Problem:
Exactly the lines below from the one with "grey domino: 0 -> 1" up to and including the one with "white nut: 0 -> 1" make up the answer, with nothing else added.

Source material:
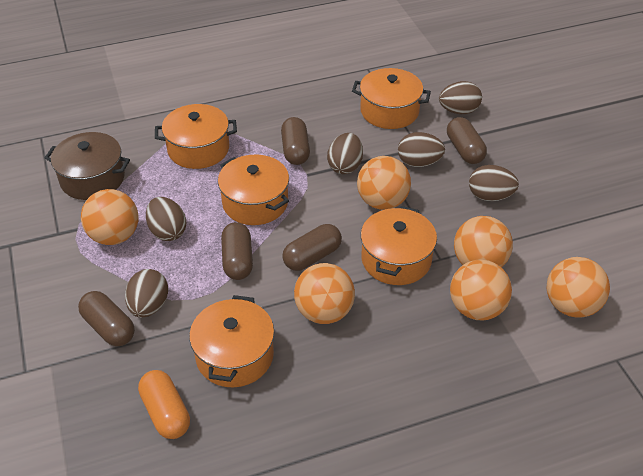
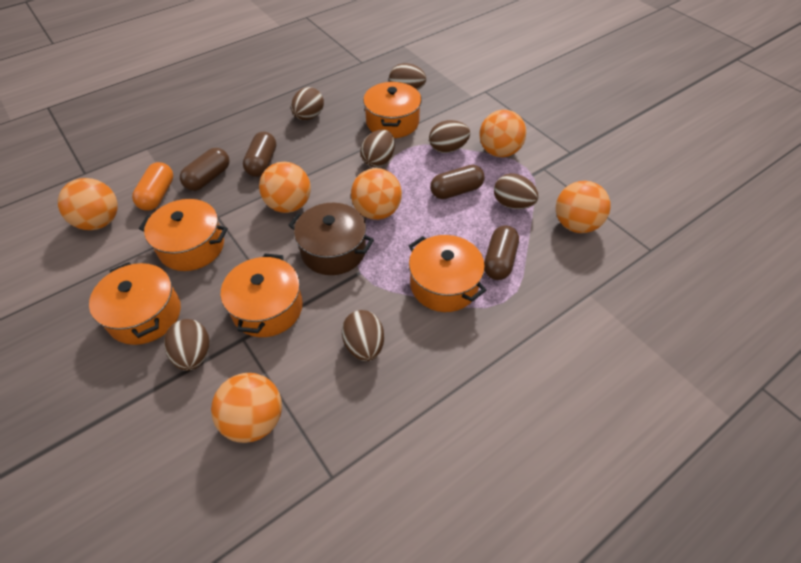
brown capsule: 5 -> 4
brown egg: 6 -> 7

==

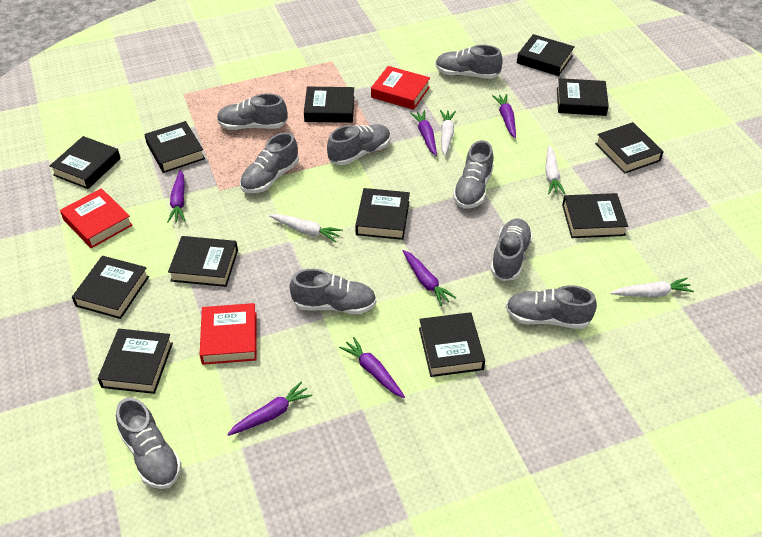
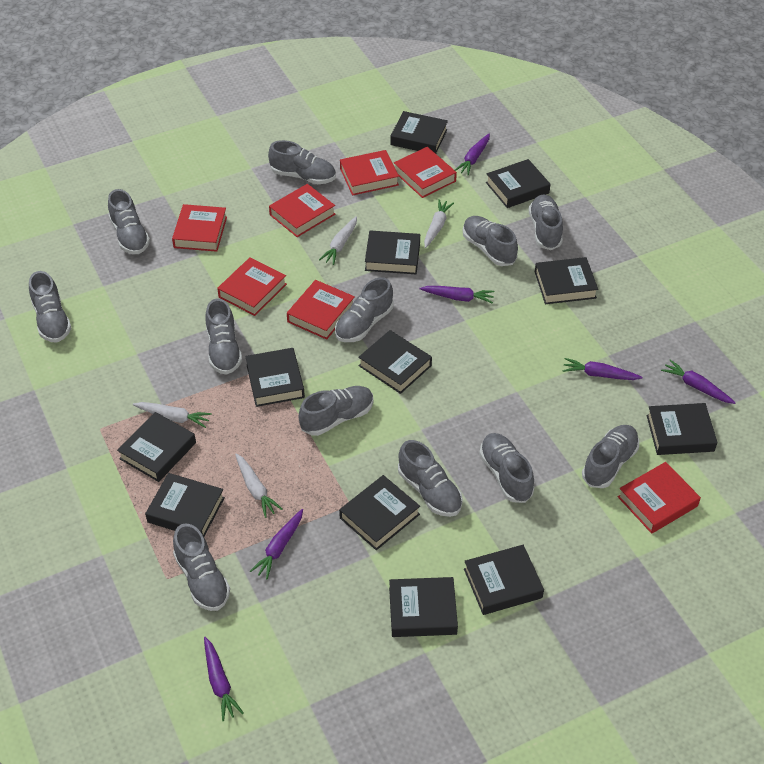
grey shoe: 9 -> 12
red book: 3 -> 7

--

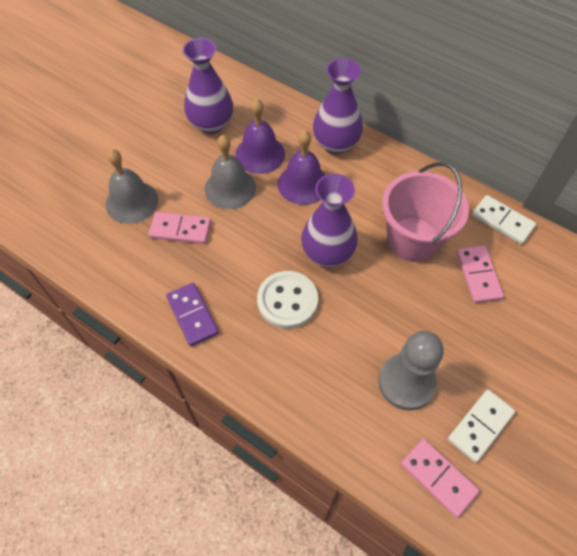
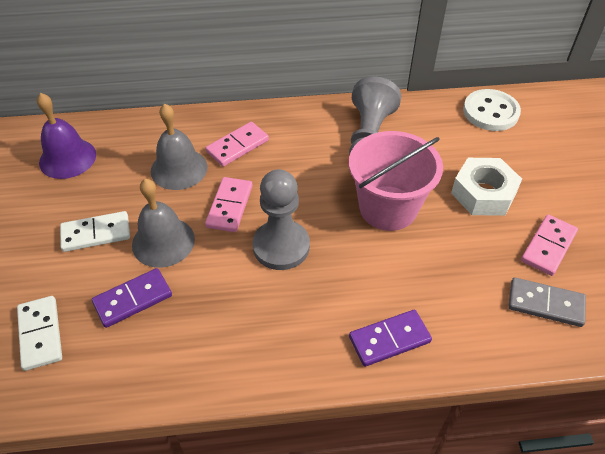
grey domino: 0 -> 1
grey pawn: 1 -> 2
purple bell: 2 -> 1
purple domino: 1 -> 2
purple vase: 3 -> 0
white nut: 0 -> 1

Expected output:
grey domino: 0 -> 1
grey pawn: 1 -> 2
purple bell: 2 -> 1
purple domino: 1 -> 2
purple vase: 3 -> 0
white nut: 0 -> 1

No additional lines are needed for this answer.